Requirement |
In the listing below, pick out lines with "plus".

Input records |
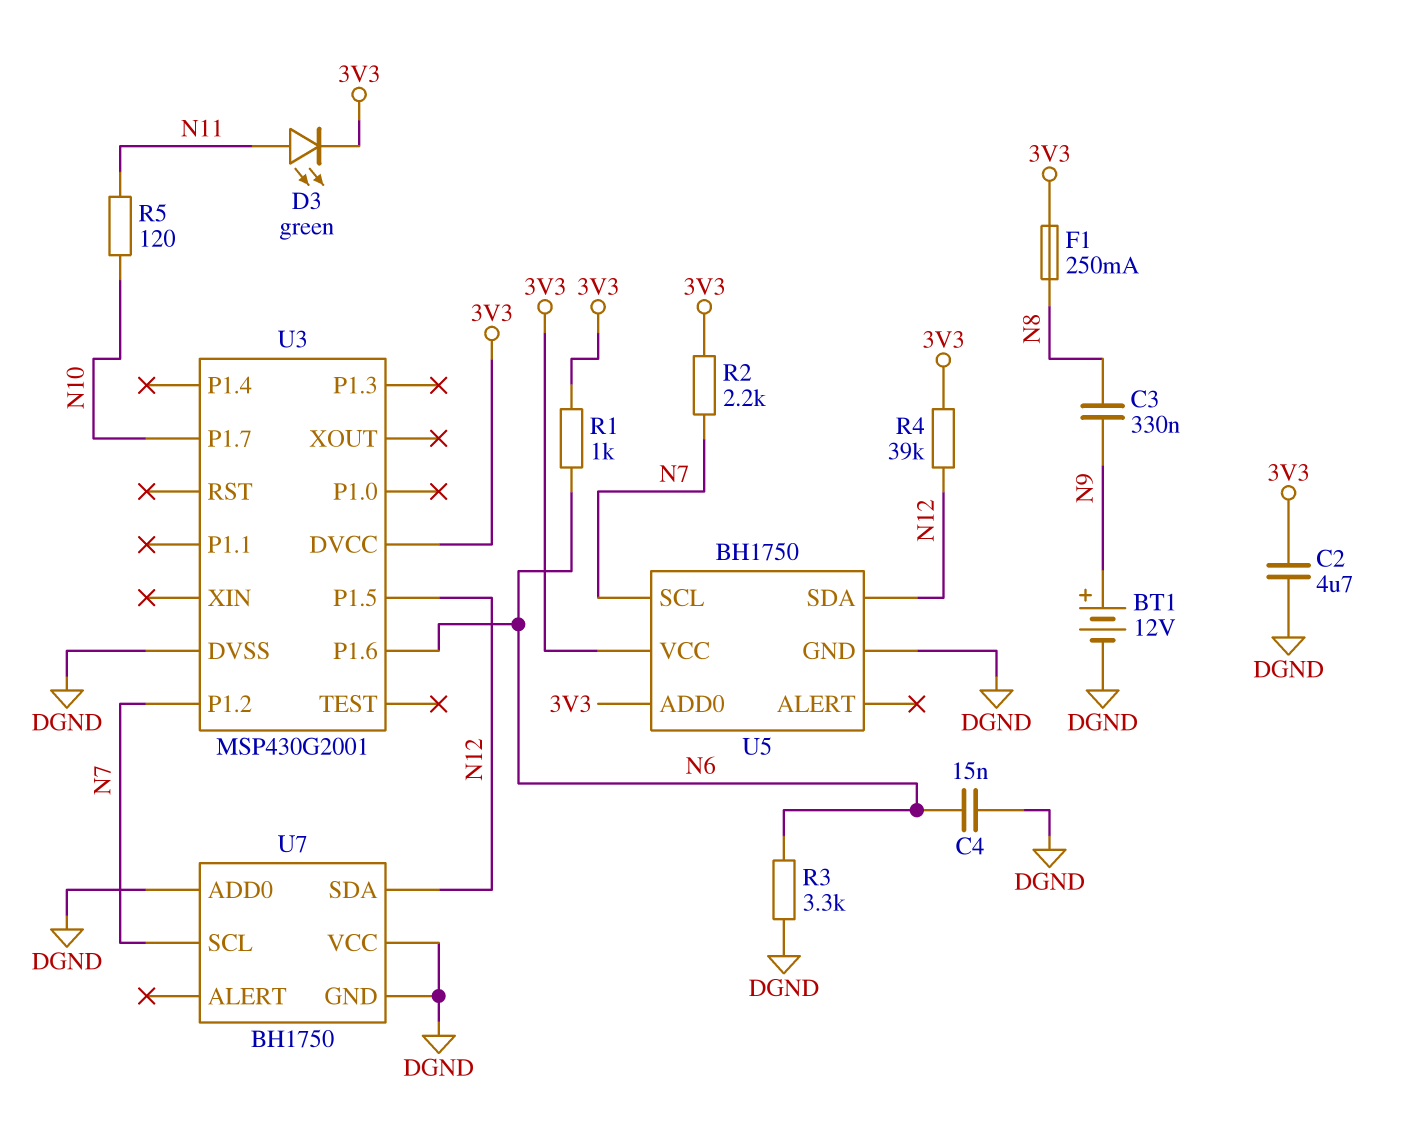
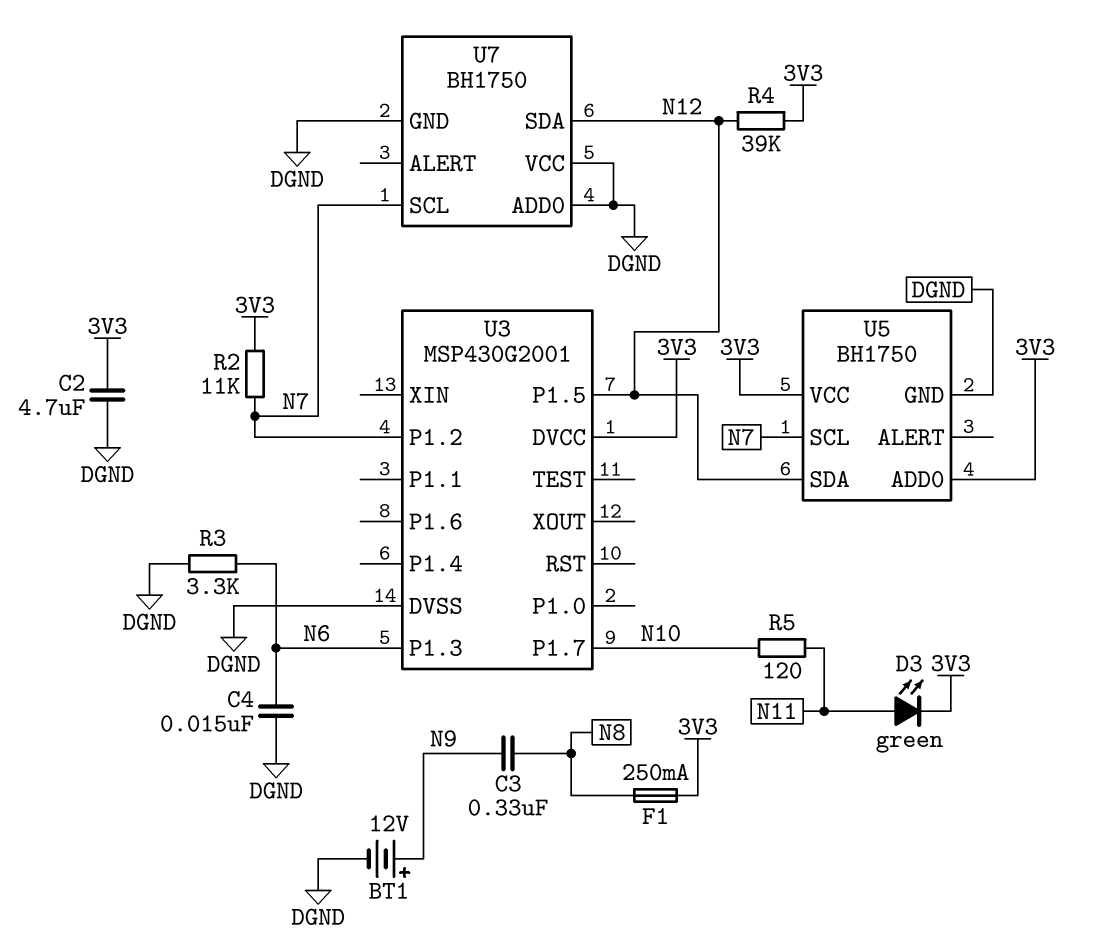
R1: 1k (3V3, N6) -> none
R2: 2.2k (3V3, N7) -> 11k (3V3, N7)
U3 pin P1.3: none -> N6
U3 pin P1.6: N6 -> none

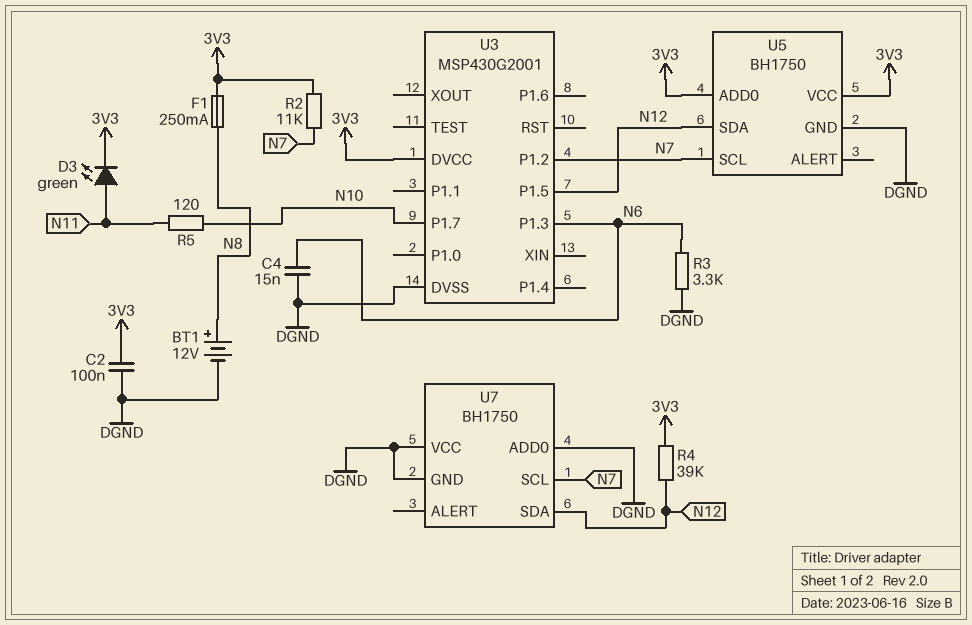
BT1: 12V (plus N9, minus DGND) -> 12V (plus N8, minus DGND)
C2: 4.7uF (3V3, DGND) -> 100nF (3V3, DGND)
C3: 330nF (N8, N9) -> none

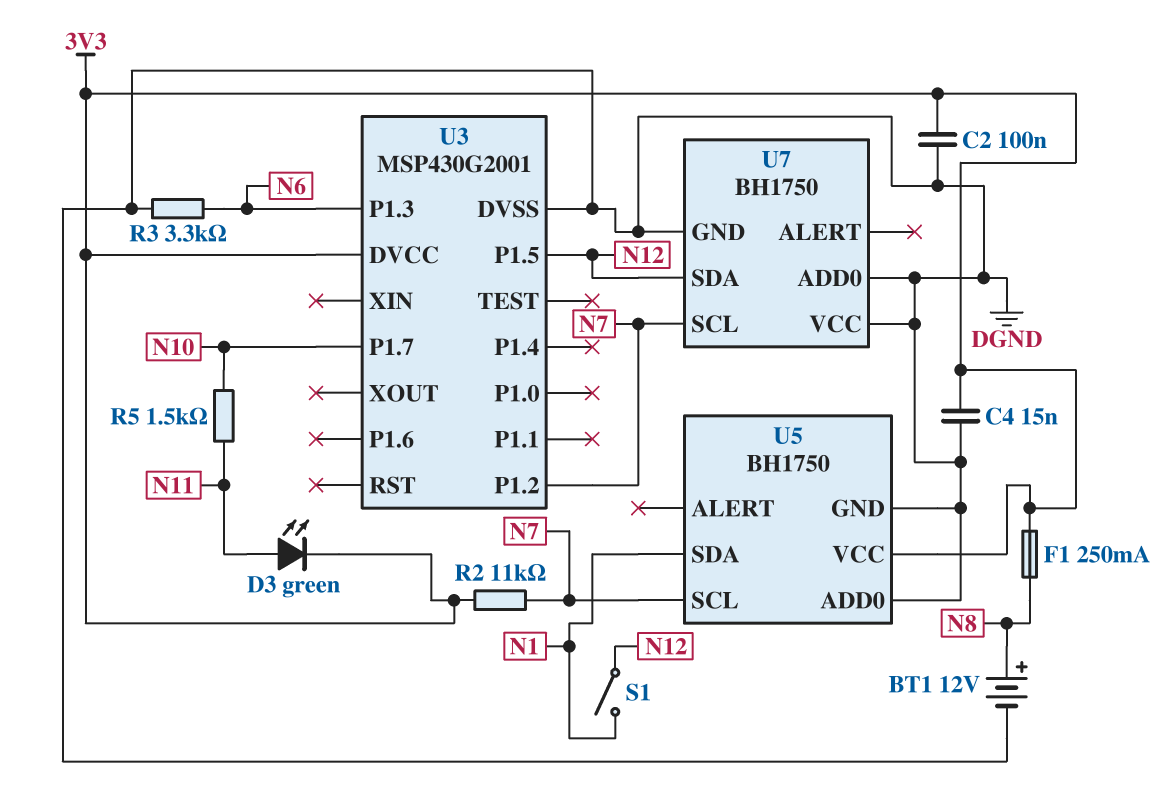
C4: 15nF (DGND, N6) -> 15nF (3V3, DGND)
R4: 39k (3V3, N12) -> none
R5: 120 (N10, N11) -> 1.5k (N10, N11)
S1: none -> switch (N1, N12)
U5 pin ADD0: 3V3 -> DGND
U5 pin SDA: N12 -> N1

--

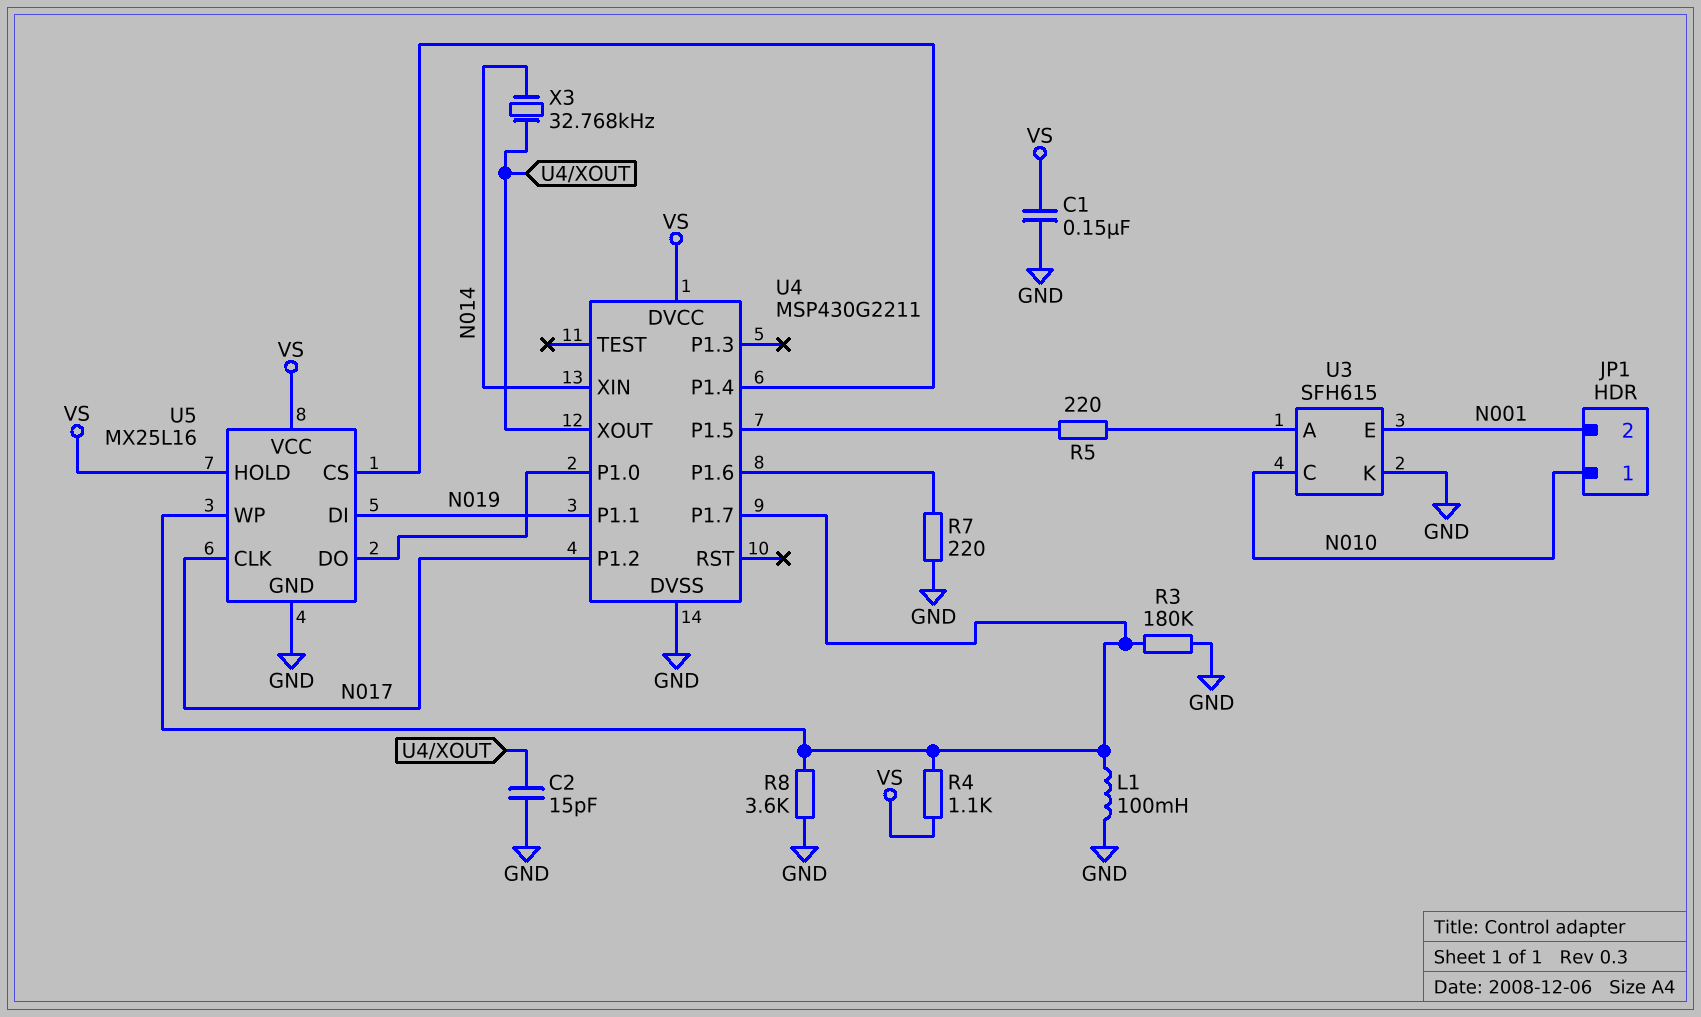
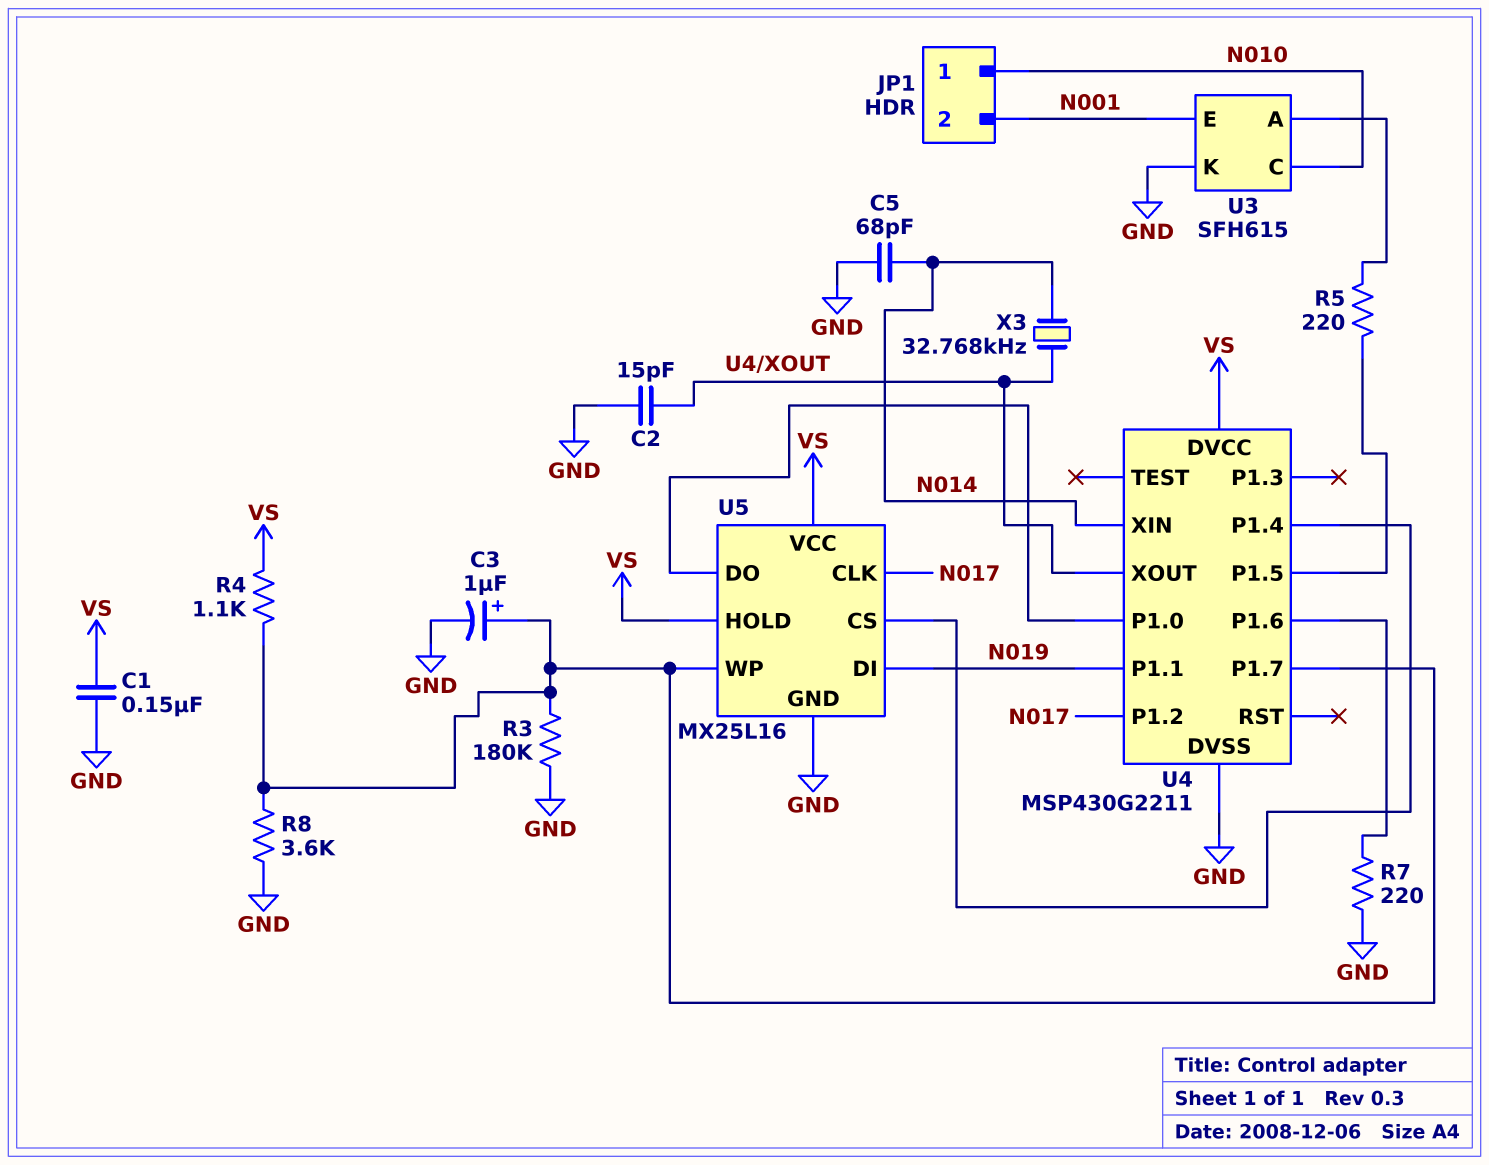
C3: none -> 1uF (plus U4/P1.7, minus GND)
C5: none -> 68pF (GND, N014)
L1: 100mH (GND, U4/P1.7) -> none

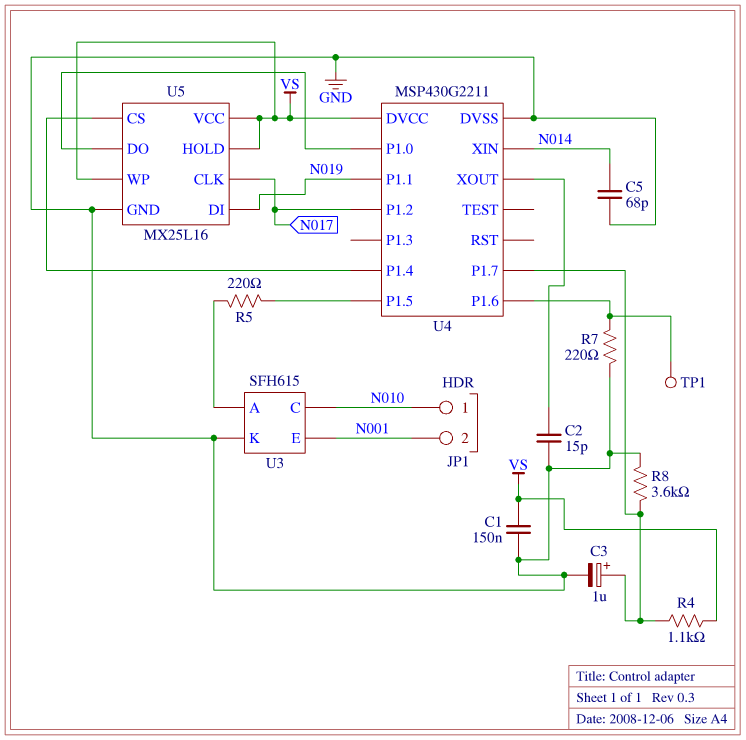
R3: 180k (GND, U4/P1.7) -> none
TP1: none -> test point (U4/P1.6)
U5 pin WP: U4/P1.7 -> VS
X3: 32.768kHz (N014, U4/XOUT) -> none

Task solution |
BT1: 12V (plus N9, minus DGND) -> 12V (plus N8, minus DGND)
C3: none -> 1uF (plus U4/P1.7, minus GND)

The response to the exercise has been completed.